_REQUEST_. Keep only the lines that hold the string "none", filtering out the rest of the entries below.

(Object state comparisons)
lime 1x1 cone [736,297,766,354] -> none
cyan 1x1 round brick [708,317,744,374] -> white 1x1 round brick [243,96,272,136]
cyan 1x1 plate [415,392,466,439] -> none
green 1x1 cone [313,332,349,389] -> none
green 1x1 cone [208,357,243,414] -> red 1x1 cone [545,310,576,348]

_EXERCISE OUTPUT_.
lime 1x1 cone [736,297,766,354] -> none
cyan 1x1 plate [415,392,466,439] -> none
green 1x1 cone [313,332,349,389] -> none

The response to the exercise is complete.